# [Your objective]
Omit the pictures, then reproduce exactly the line bearing "pink strawberry: 2 -> 3" and every line after it up to and including the last line of the entries below.

##### Data excerpts #####

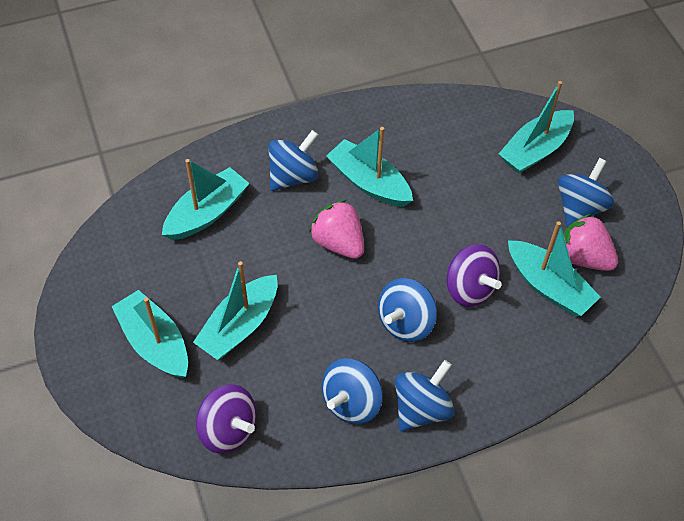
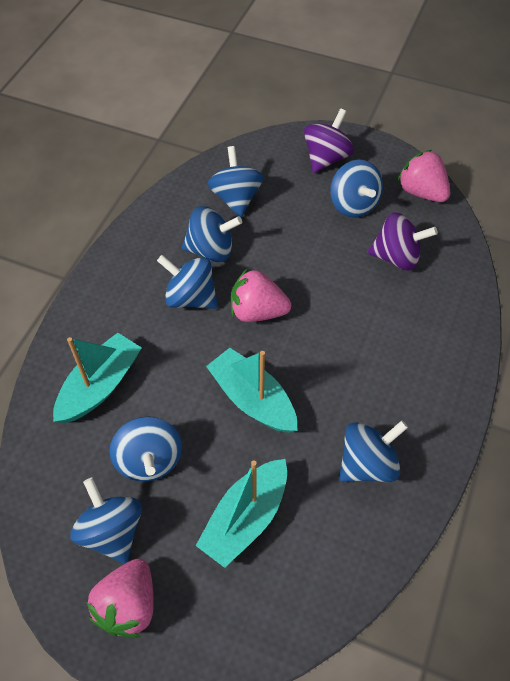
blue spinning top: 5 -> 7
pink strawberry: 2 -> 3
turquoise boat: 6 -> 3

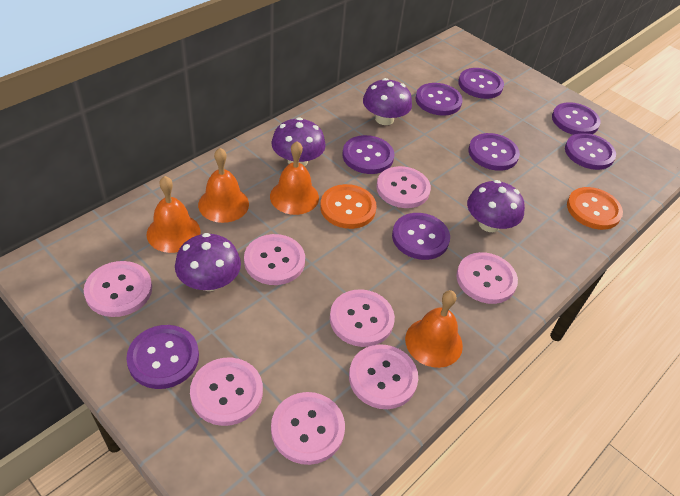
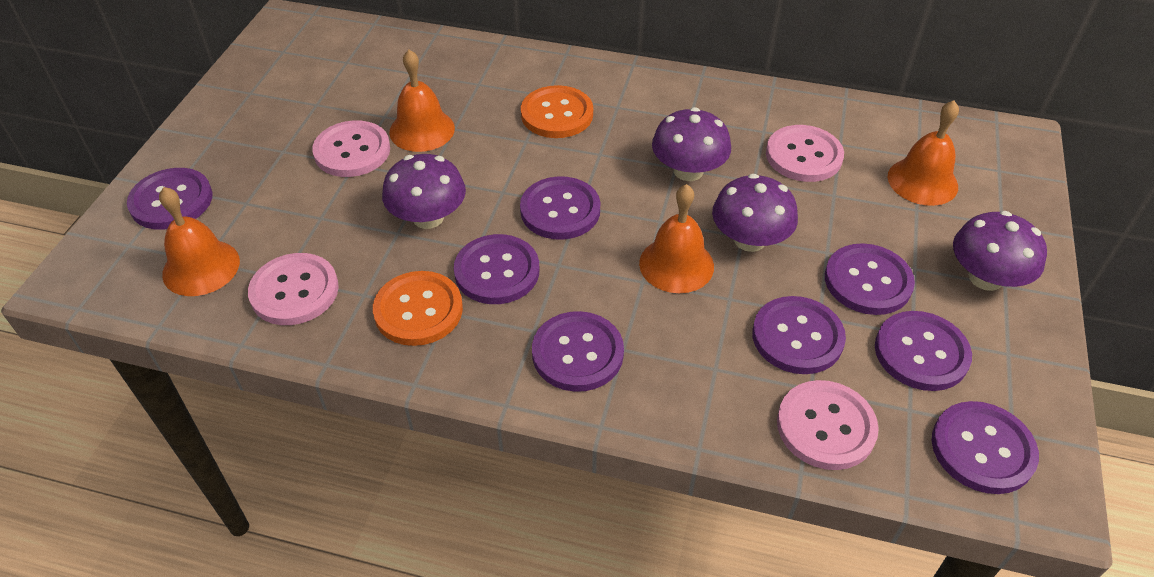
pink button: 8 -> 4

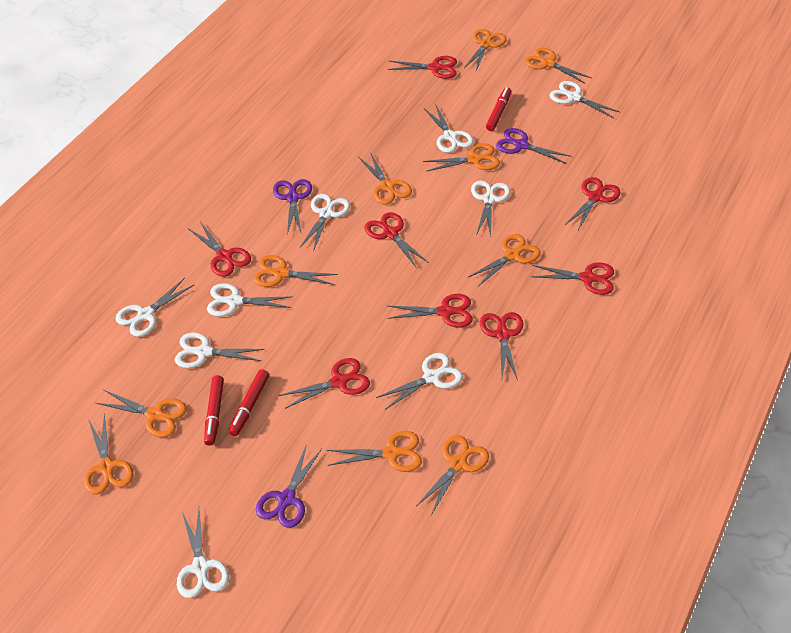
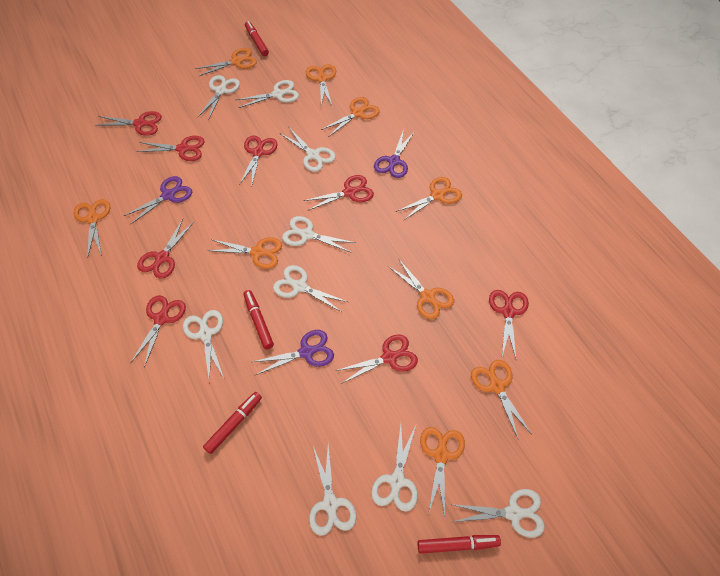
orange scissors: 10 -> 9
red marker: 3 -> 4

#####

# [Response for this exercise]
pink strawberry: 2 -> 3
turquoise boat: 6 -> 3

pink button: 8 -> 4

orange scissors: 10 -> 9
red marker: 3 -> 4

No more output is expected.